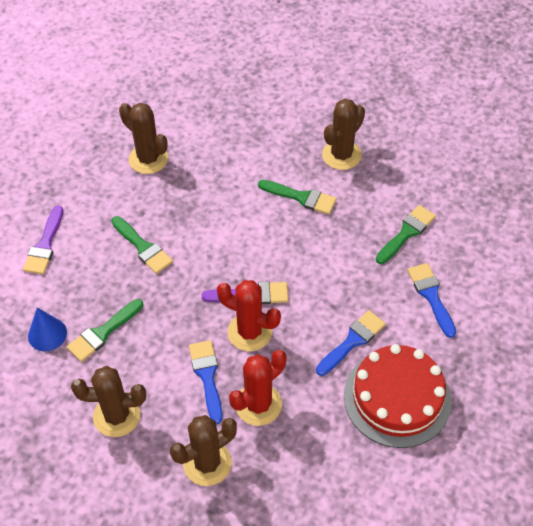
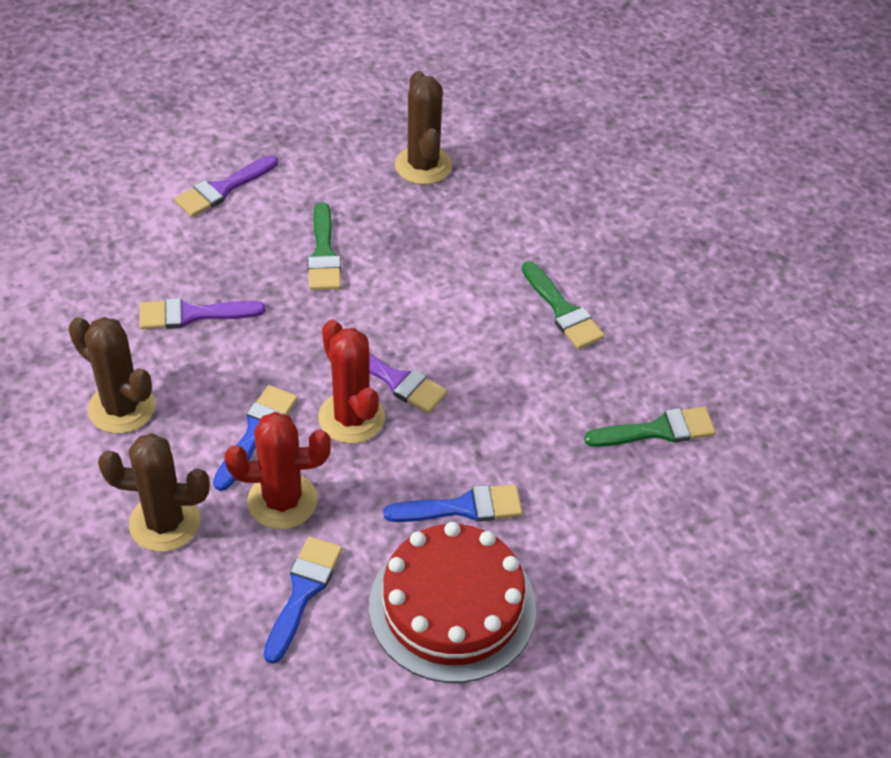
camera: 35 degrees right, 5 degrees down
blue cone [28,308,67,351] -> none
green brush [67,299,143,362] -> purple brush [139,298,266,329]
brown cactus [322,99,365,170] -> none
blue brush [408,263,456,338] -> blue brush moved to [264,536,342,664]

━━━━━━━━━━━━━━━━

**About this exercise**
Will you set down the records word for word while leaving out every picture?

**Solution to the problem**
camera: 35 degrees right, 5 degrees down
blue cone [28,308,67,351] -> none
green brush [67,299,143,362] -> purple brush [139,298,266,329]
brown cactus [322,99,365,170] -> none
blue brush [408,263,456,338] -> blue brush moved to [264,536,342,664]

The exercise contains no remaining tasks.